YOUR GOAL: From the listing below, copy each line that holds "none".

GIVEN DATA:

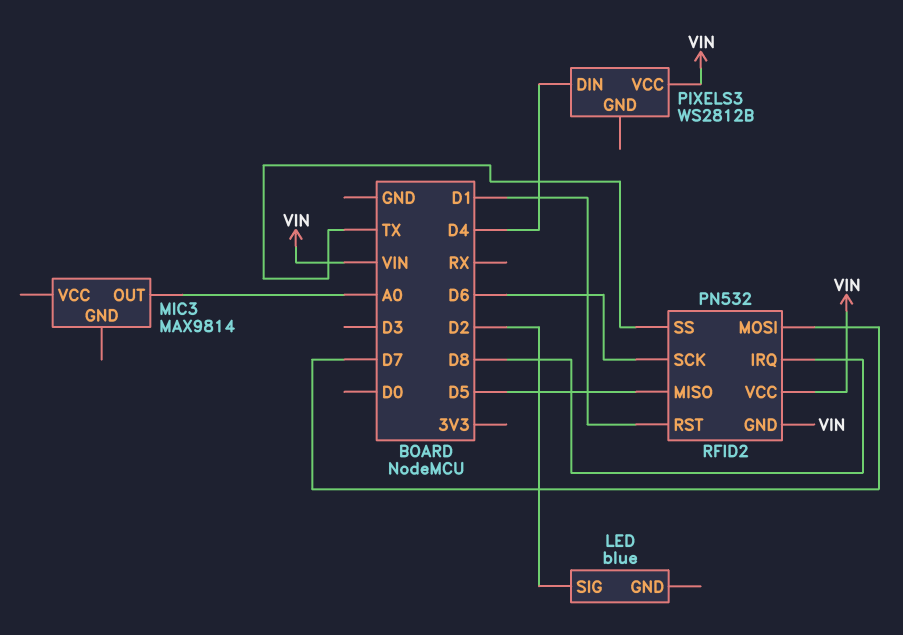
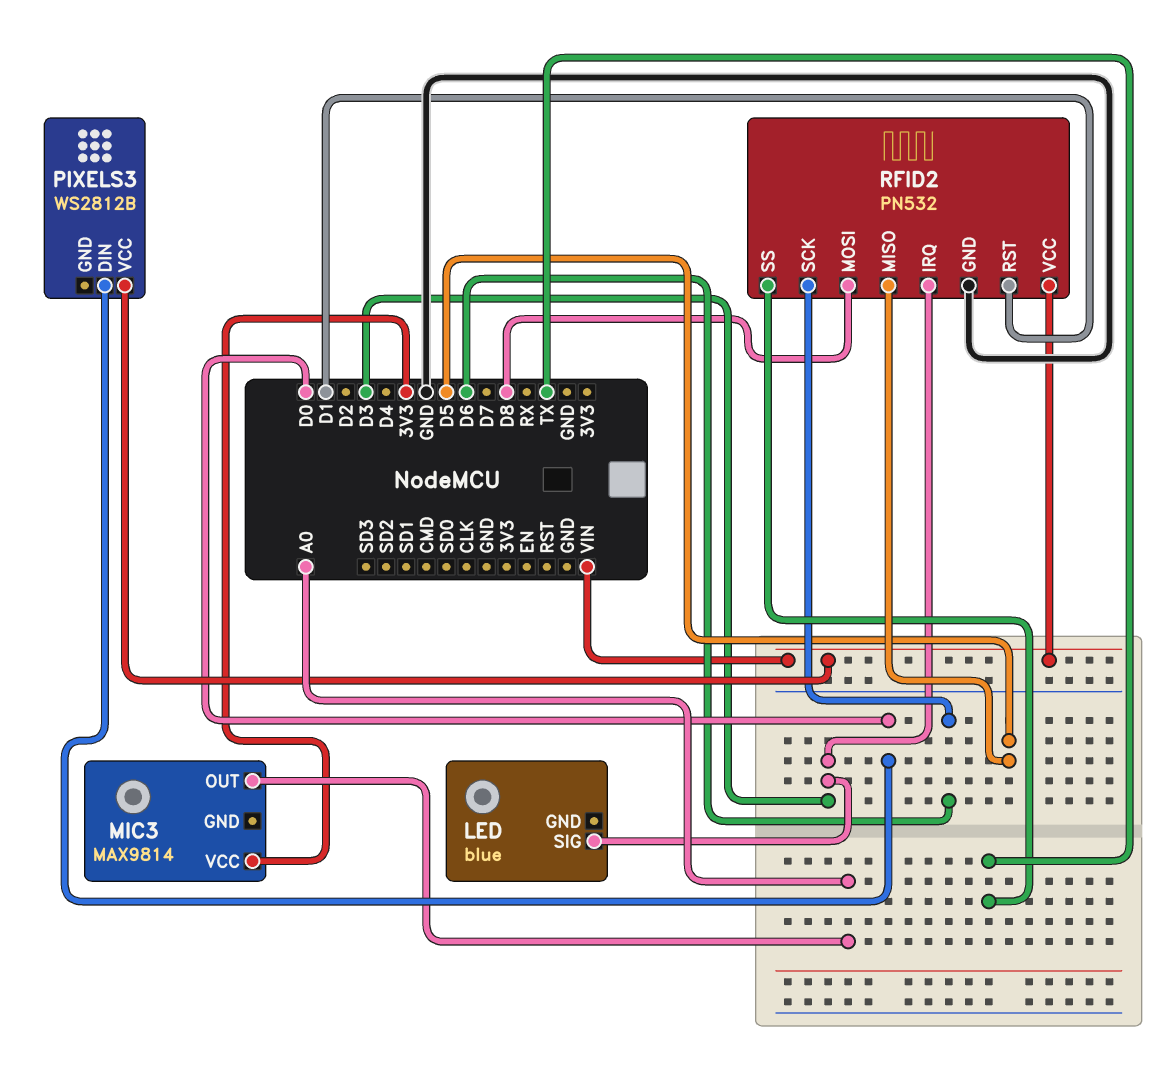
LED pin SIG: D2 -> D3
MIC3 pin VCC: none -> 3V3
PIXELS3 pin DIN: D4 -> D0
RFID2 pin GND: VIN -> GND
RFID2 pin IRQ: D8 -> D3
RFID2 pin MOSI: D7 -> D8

--

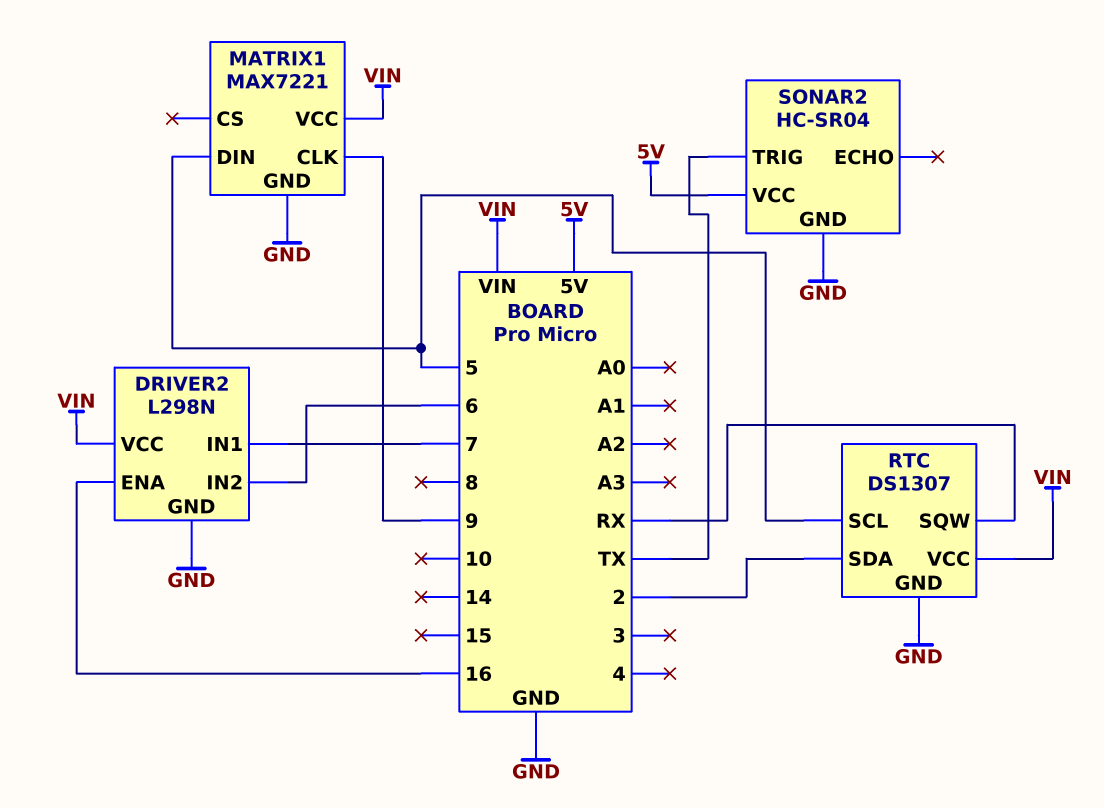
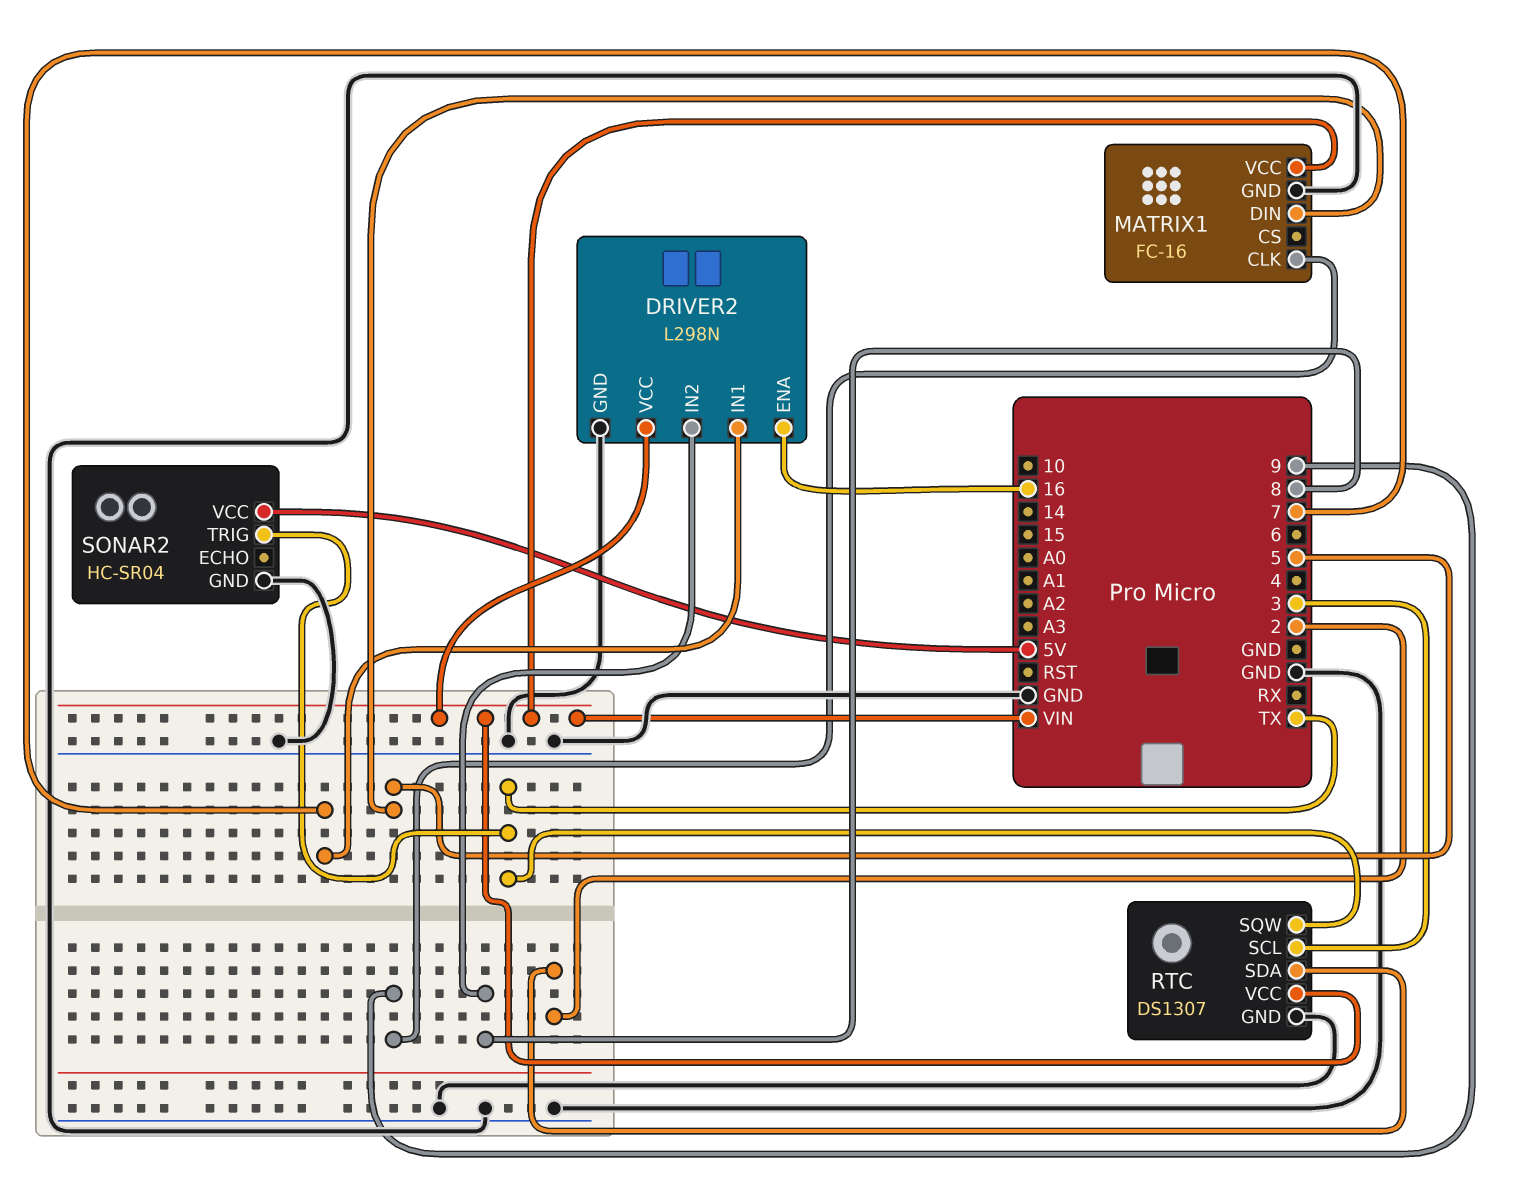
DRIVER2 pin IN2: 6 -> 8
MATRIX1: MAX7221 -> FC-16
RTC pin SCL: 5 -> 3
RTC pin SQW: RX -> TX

---

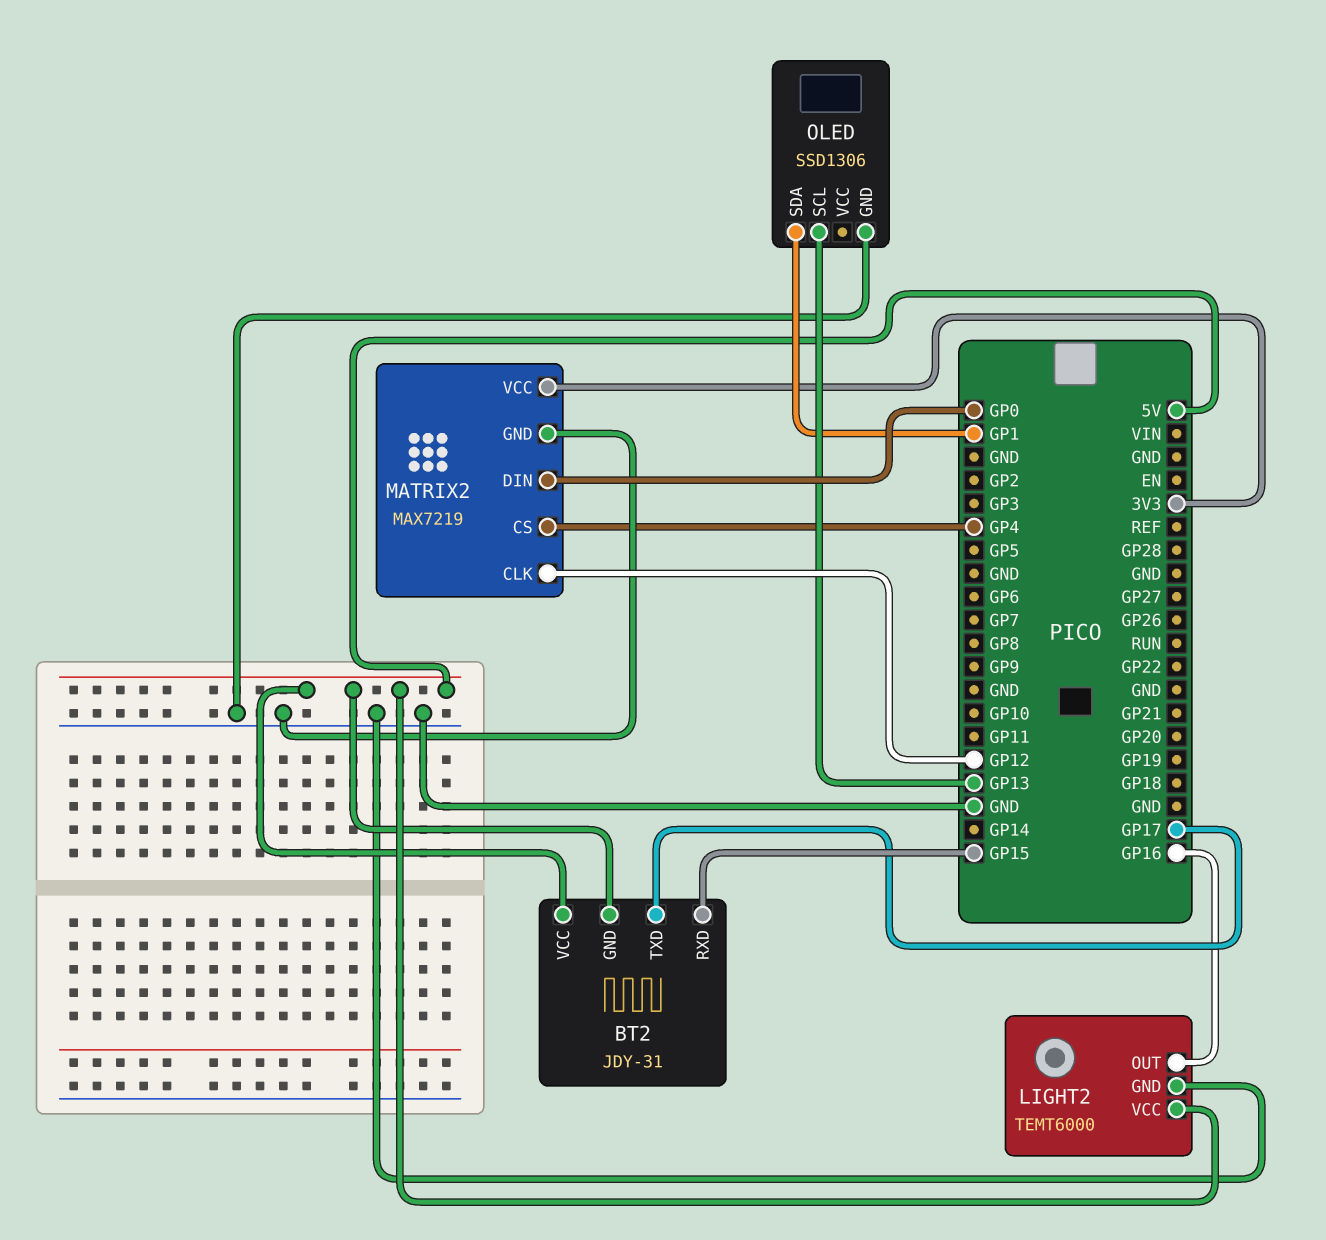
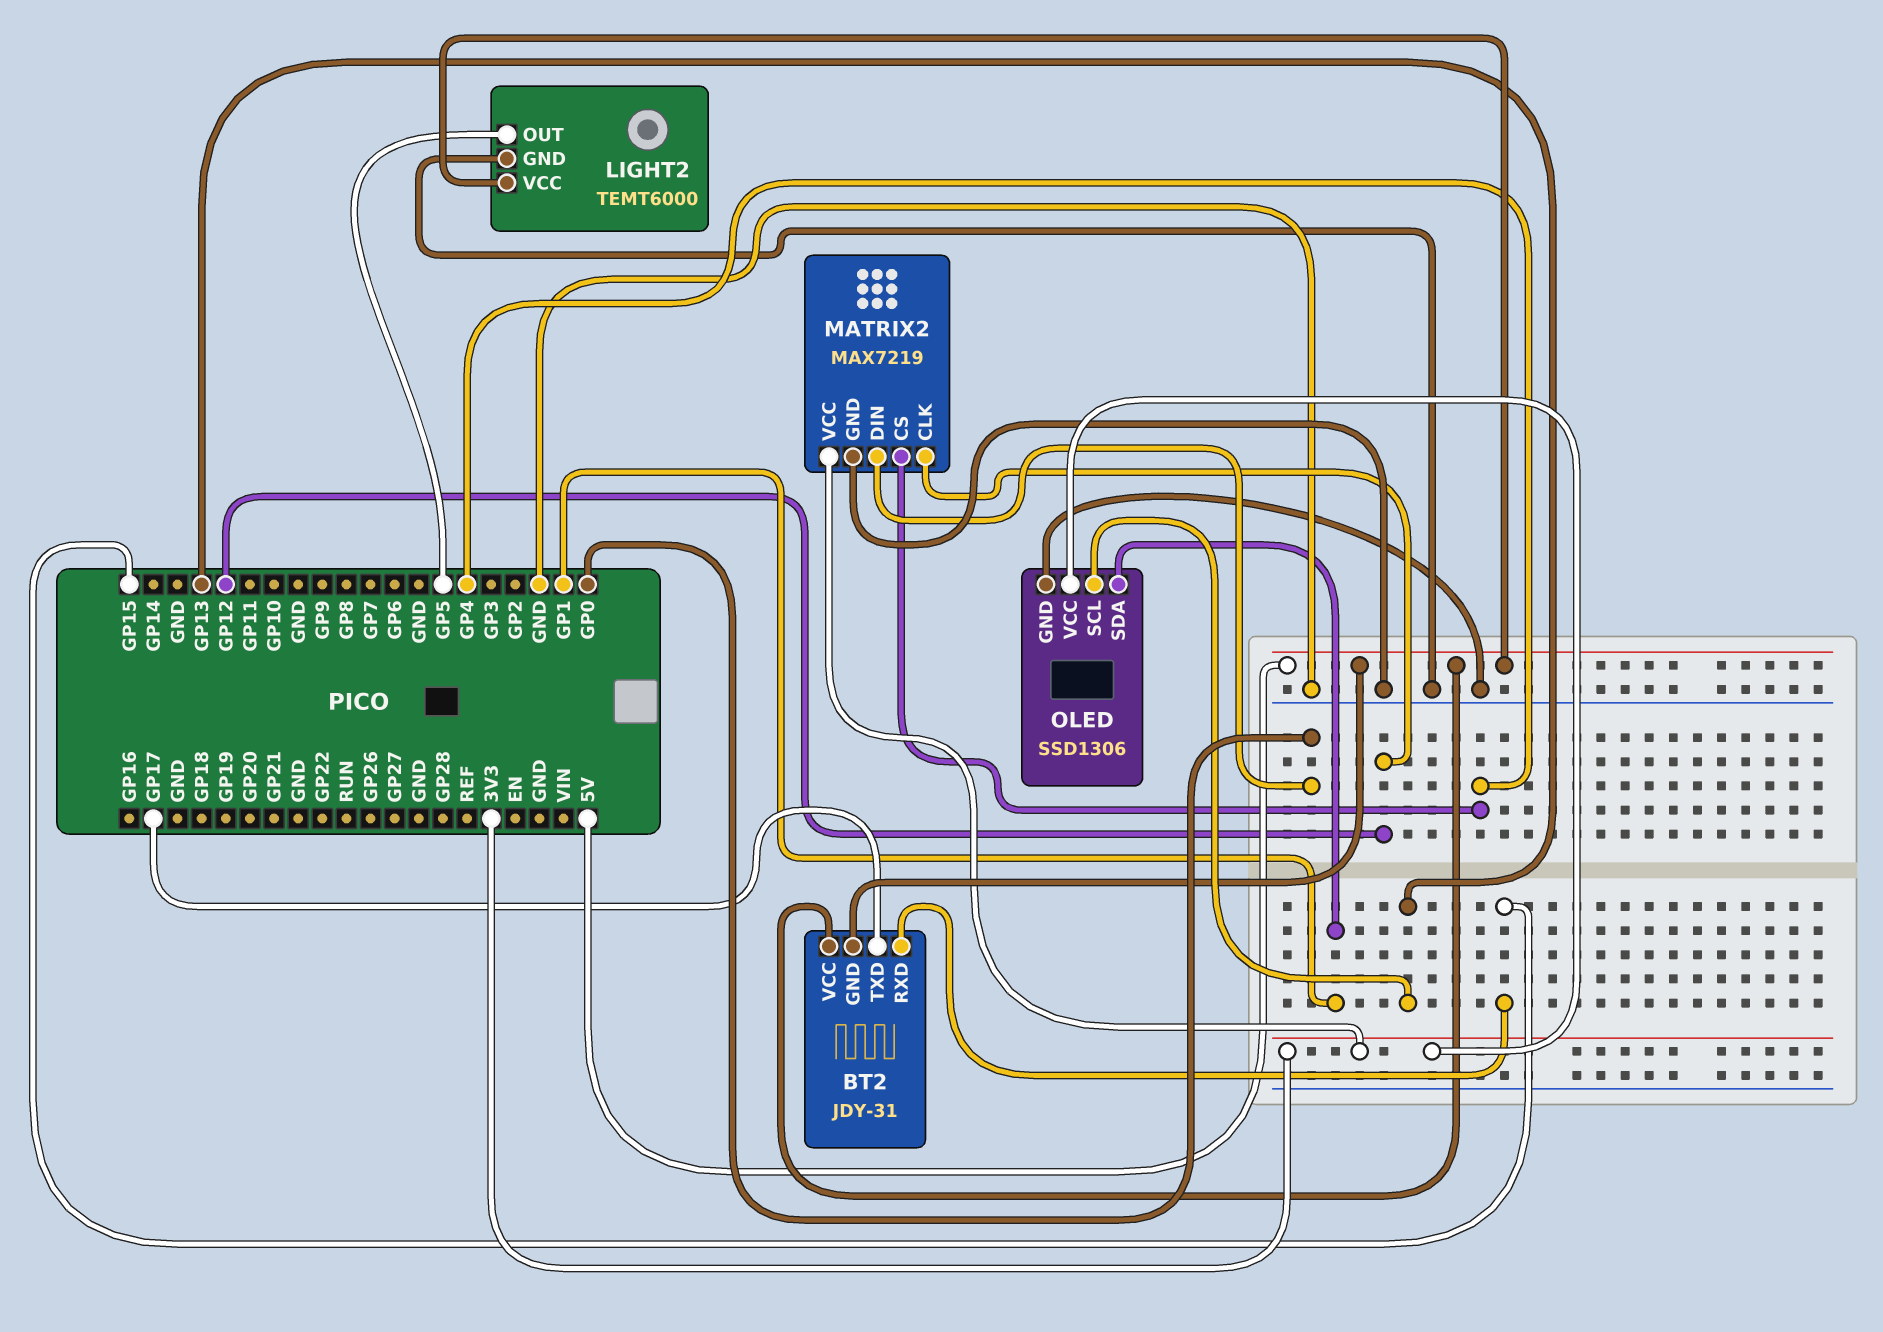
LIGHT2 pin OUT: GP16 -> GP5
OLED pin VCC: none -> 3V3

ANSWER SECTION:
MIC3 pin VCC: none -> 3V3
OLED pin VCC: none -> 3V3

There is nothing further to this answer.